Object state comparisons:
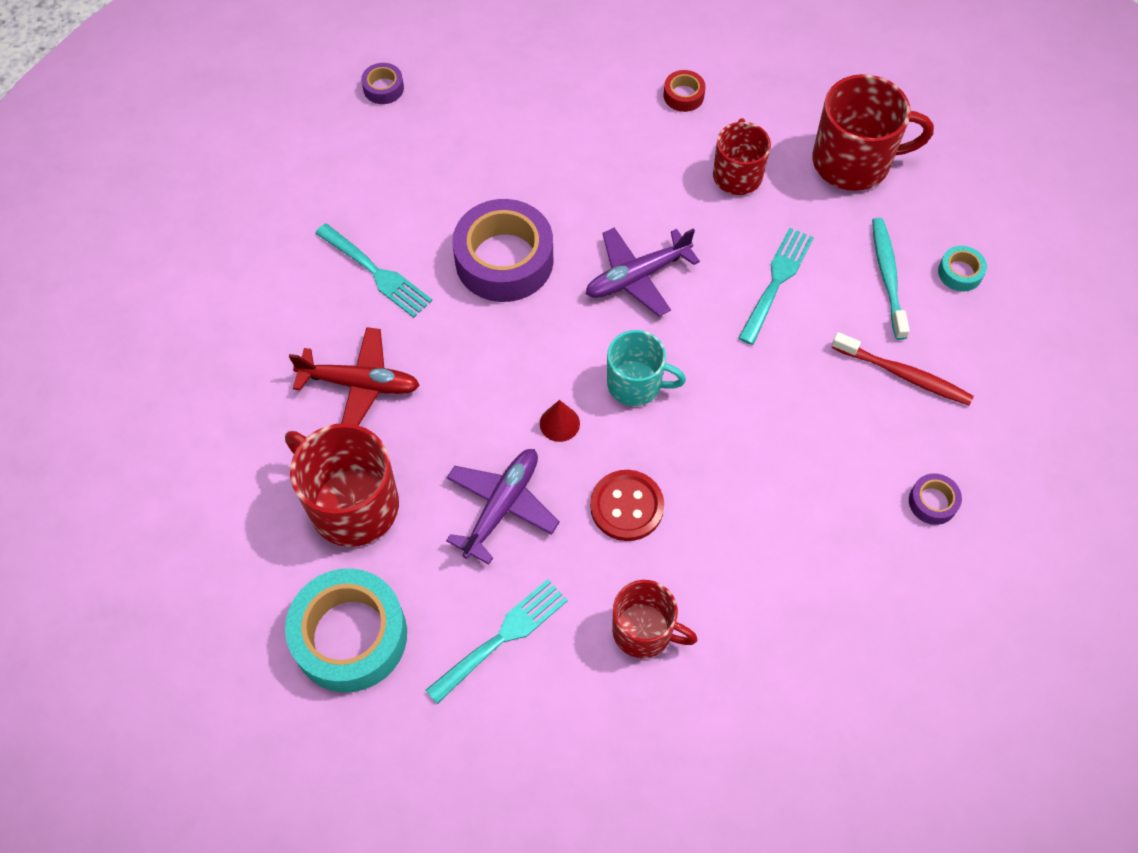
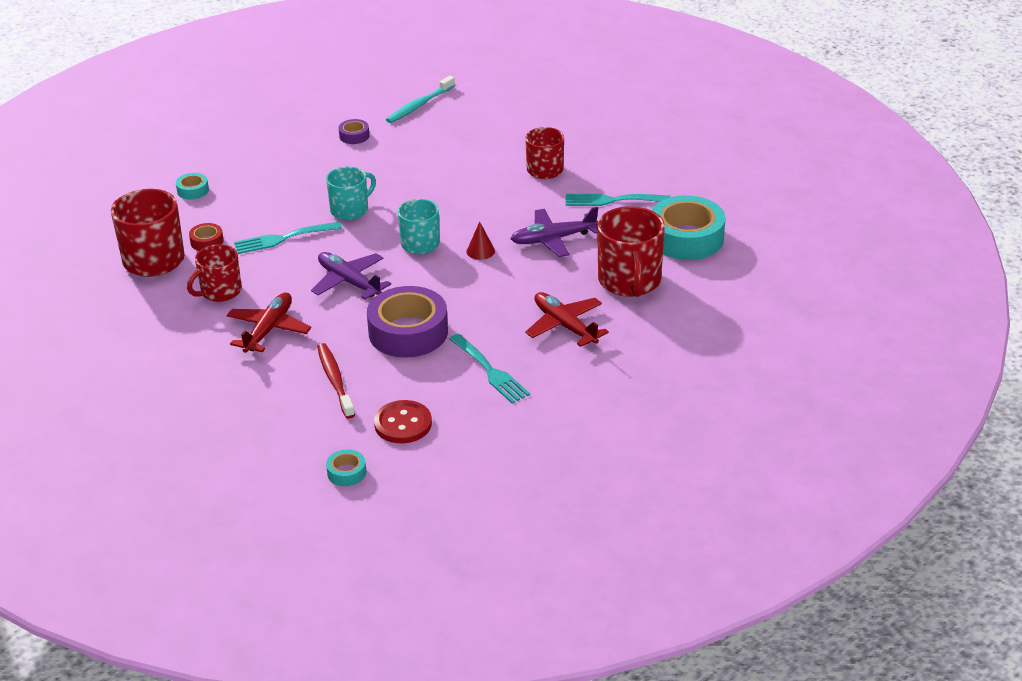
camera: 135 degrees left, 25 degrees down
turquoise fork [315,223,432,318] -> turquoise fork turned 150 degrees clockwise [449,334,530,404]
purple tape [361,63,404,104] -> turquoise tape [326,449,366,486]
purple plane [586,227,700,316] -> purple plane turned 150 degrees counterclockwise [311,252,391,299]
red button [590,470,664,541] -> red button moved to [374,400,432,443]
red tape [664,70,706,112] -> red tape moved to [189,223,224,251]
red toothbrush [831,332,974,405] -> red toothbrush moved to [317,343,355,419]
turquoise toothbrush [872,218,910,340] -> turquoise toothbrush moved to [386,76,455,123]
none -> red plane [227,292,311,353]
none -> turquoise mug [326,167,376,220]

### TASK STATEMENT
From the entries, copy out each line containing the word "toothbrush".

### WRITTEN REPLY
red toothbrush [831,332,974,405] -> red toothbrush moved to [317,343,355,419]
turquoise toothbrush [872,218,910,340] -> turquoise toothbrush moved to [386,76,455,123]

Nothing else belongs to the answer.